━━━ Data records

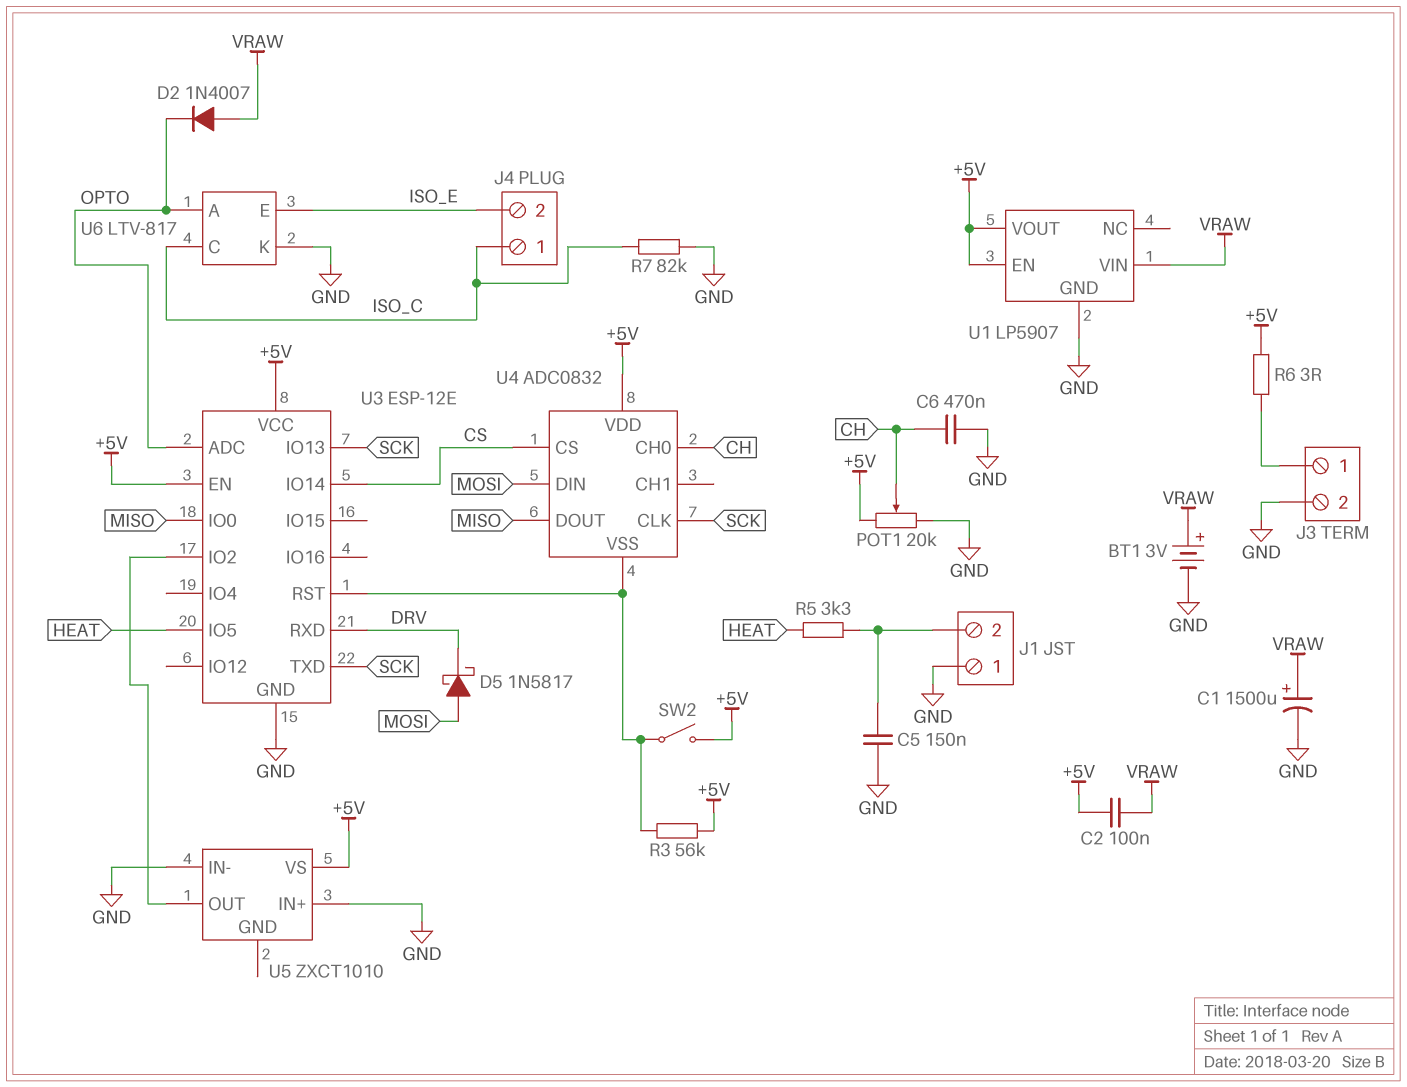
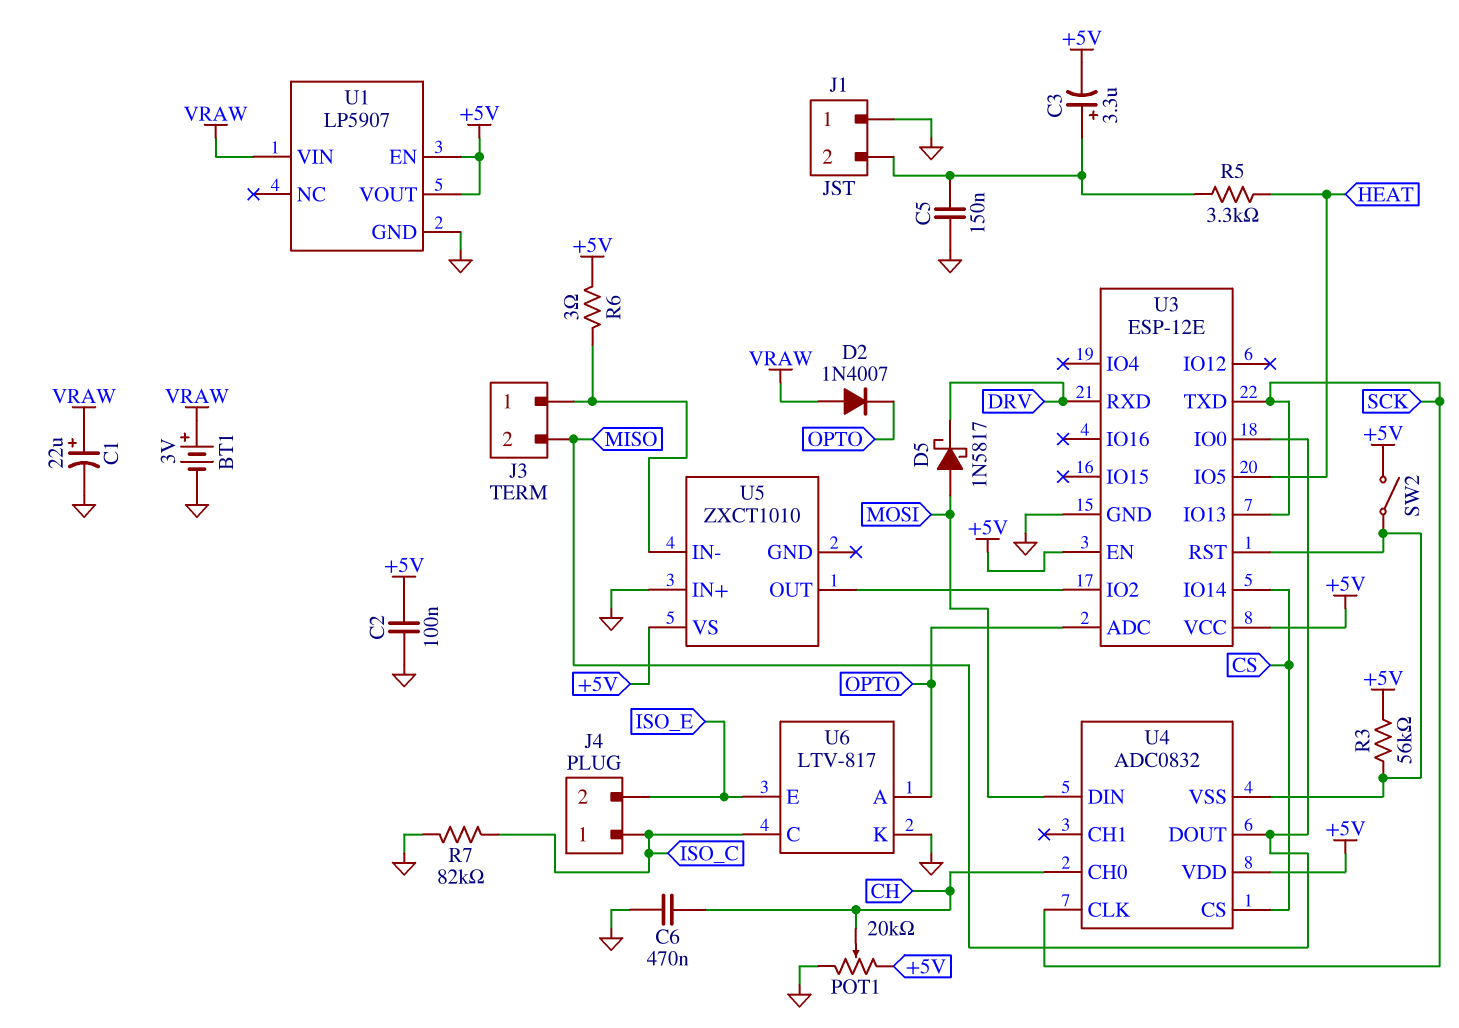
C1: 1500uF (plus VRAW, minus GND) -> 22uF (plus VRAW, minus GND)
C2: 100nF (+5V, VRAW) -> 100nF (+5V, GND)
C3: none -> 3.3uF (plus J1/2, minus +5V)
J3 pin 2: GND -> MISO
U5 pin IN-: GND -> J3/1

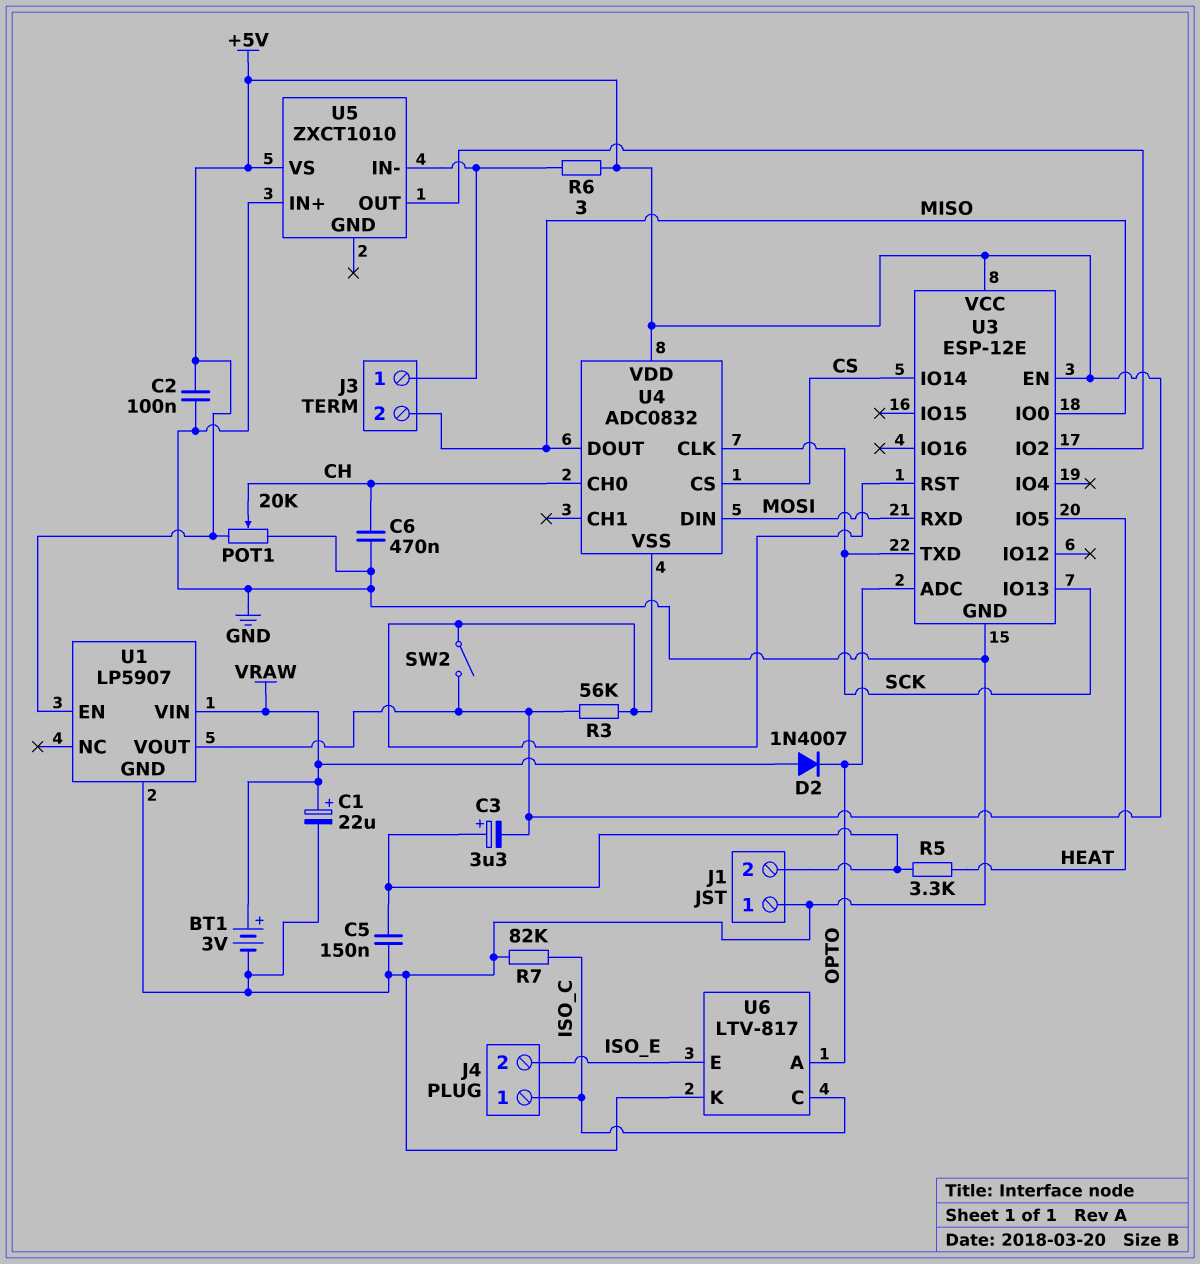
D5: schottky 1N5817 (A MOSI, K DRV) -> none
U3 pin RXD: DRV -> MOSI

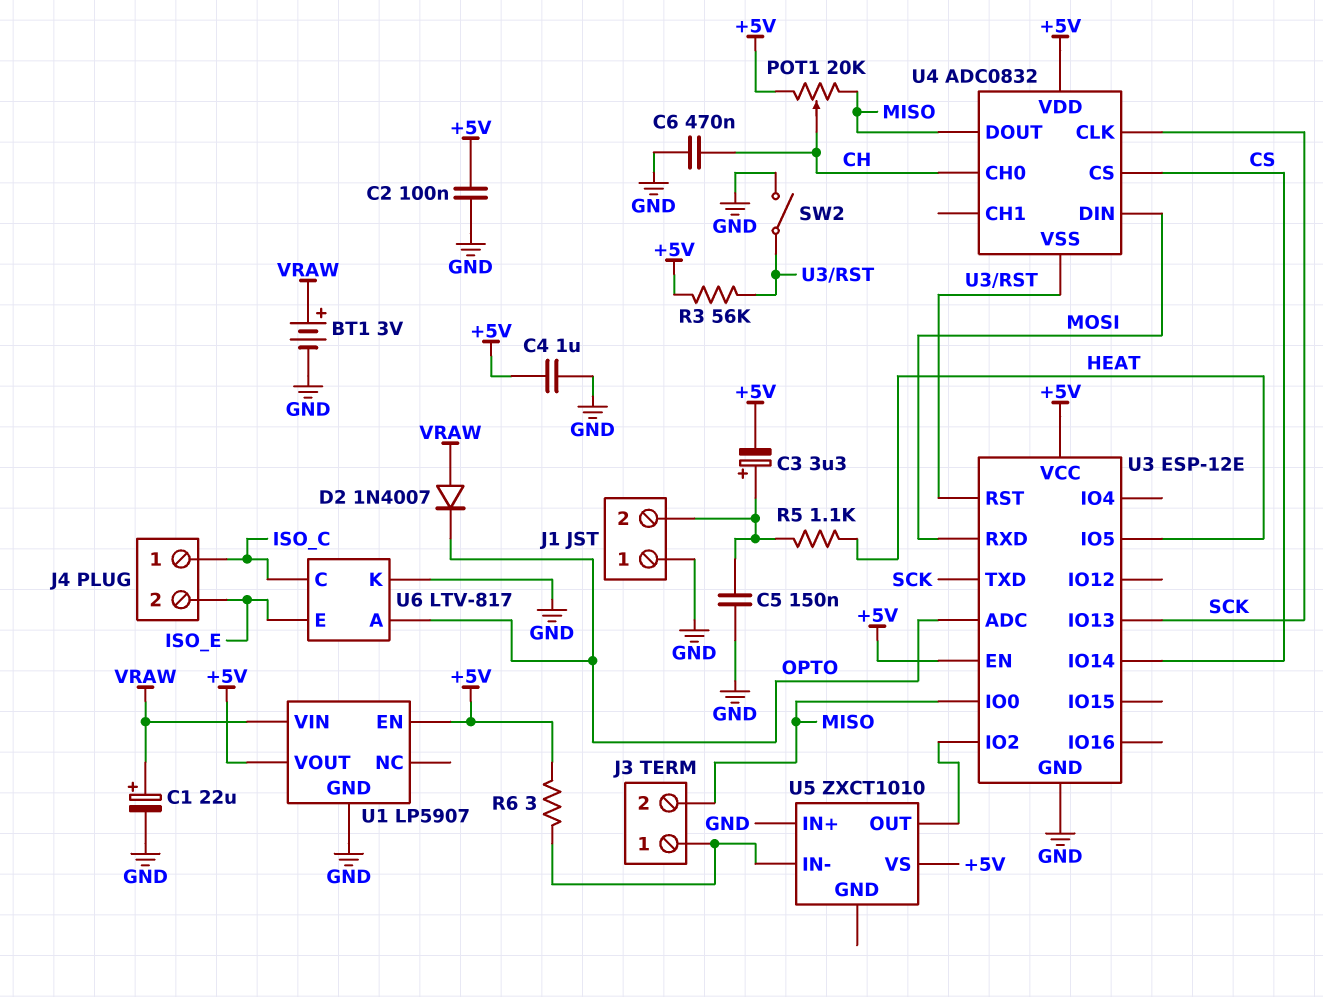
C4: none -> 1uF (+5V, GND)
POT1: 20k (+5V, GND, wiper CH) -> 20k (+5V, MISO, wiper CH)
R5: 3.3k (HEAT, J1/2) -> 1.1k (HEAT, J1/2)
R7: 82k (GND, ISO_C) -> none
SW2: switch (+5V, U3/RST) -> switch (GND, U3/RST)

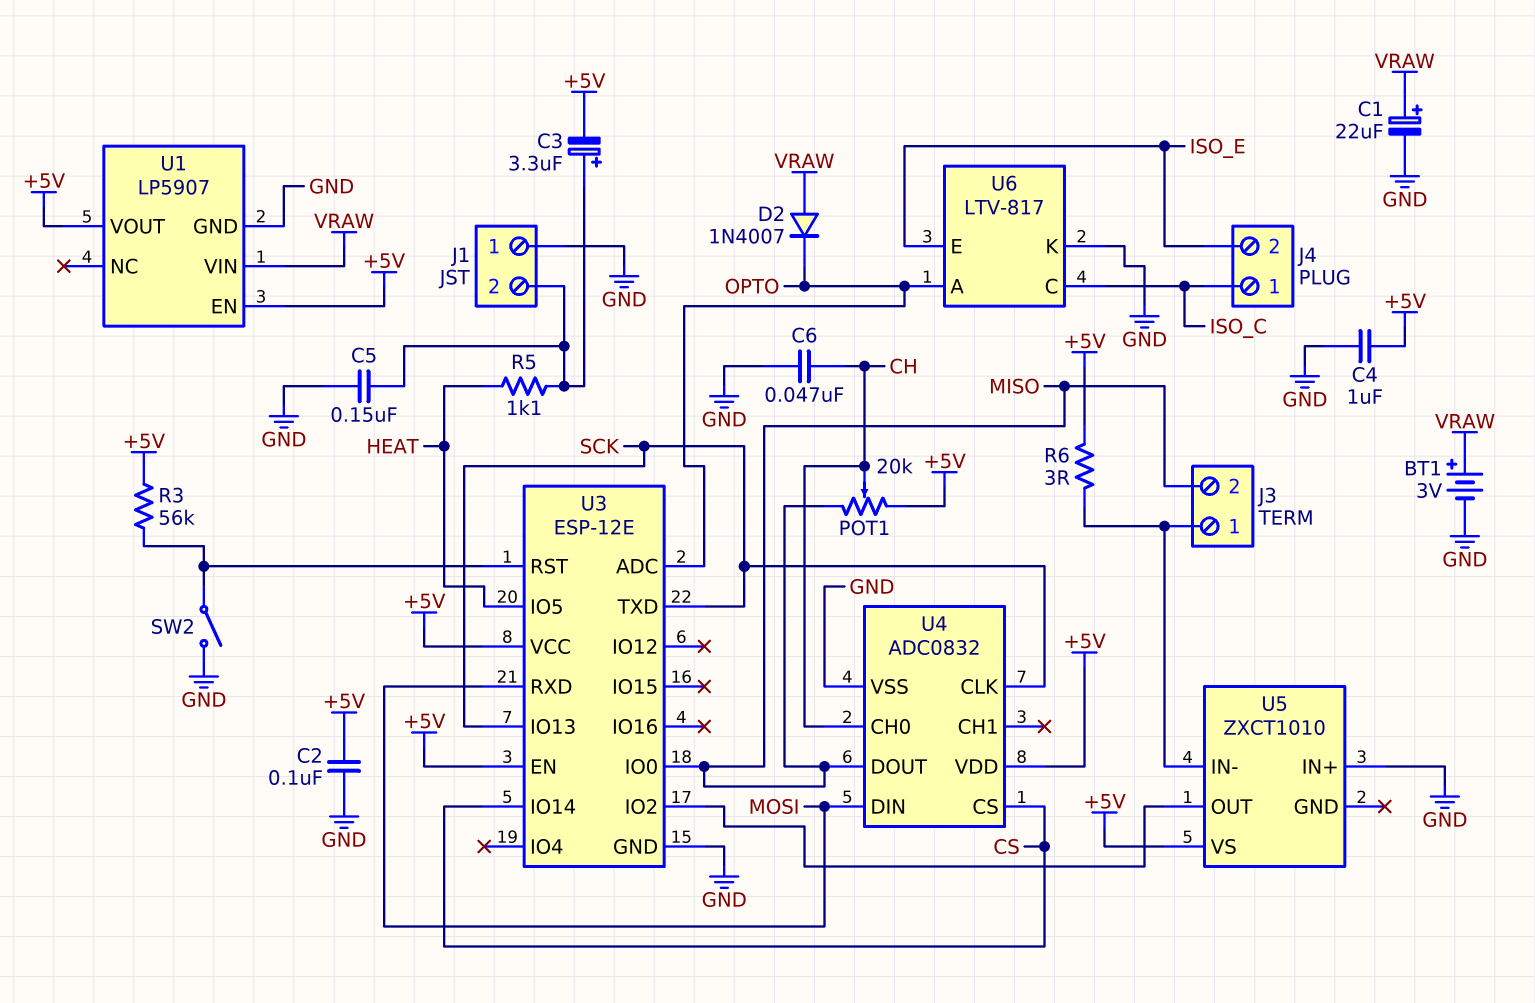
C6: 470nF (CH, GND) -> 47nF (CH, GND)
U4 pin VSS: U3/RST -> GND

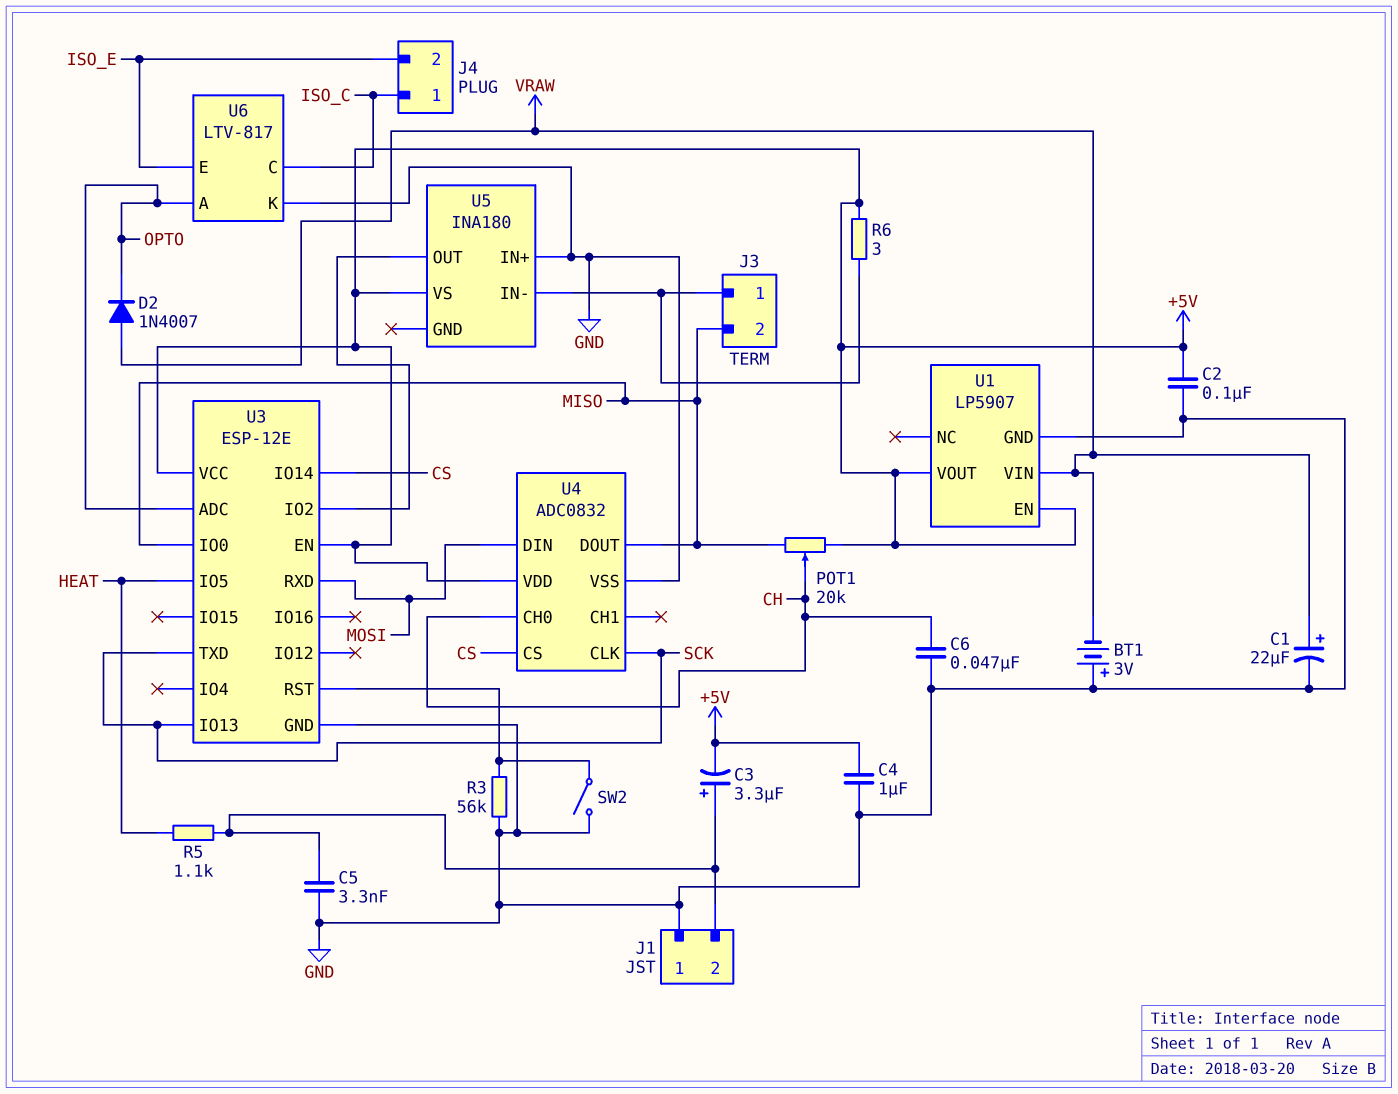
BT1: 3V (plus VRAW, minus GND) -> 3V (plus GND, minus VRAW)
C5: 150nF (GND, J1/2) -> 3.3nF (GND, J1/2)
R3: 56k (+5V, U3/RST) -> 56k (GND, U3/RST)
U5: ZXCT1010 -> INA180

━━━━━━

Exercise brief: The reply should consist solely of the number of lines in the records that include "none".

Output of the task: 4